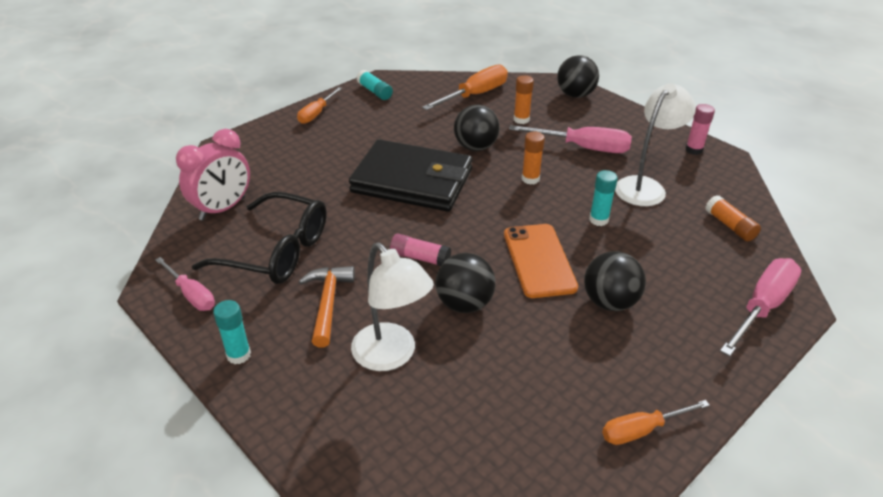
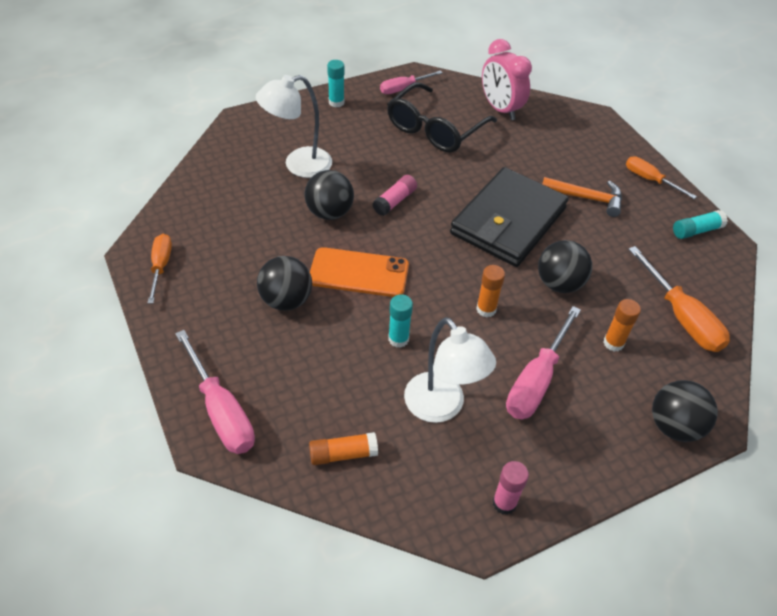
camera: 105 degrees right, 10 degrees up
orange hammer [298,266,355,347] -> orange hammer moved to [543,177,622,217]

★ ★ ★ ★

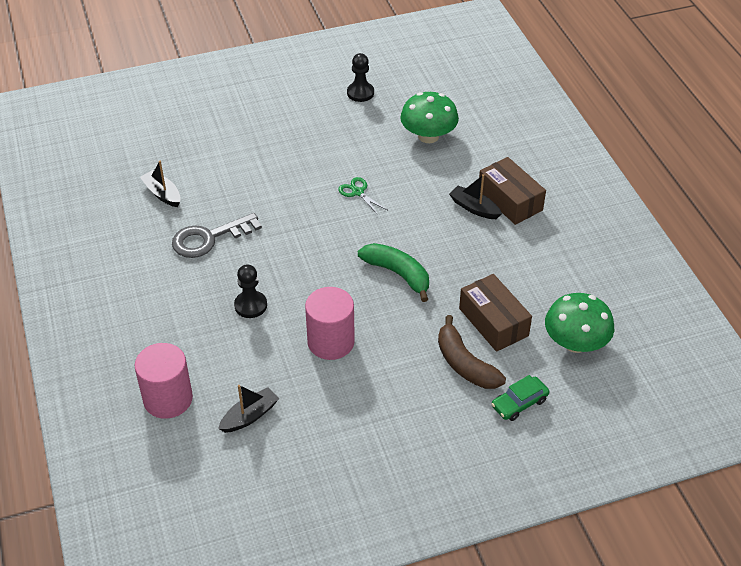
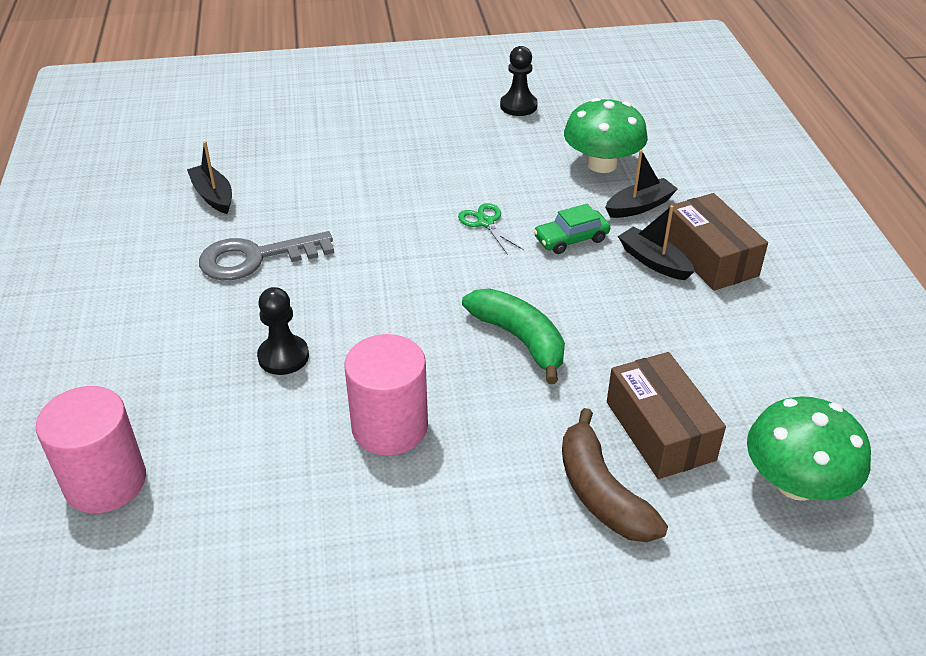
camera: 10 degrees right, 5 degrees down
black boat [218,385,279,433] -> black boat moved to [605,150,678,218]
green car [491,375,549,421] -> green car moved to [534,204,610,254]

★ ★ ★ ★

• Requirement: Copy each line of the entries in which the string "camera" is found.

• Final answer:
camera: 105 degrees right, 10 degrees up
camera: 10 degrees right, 5 degrees down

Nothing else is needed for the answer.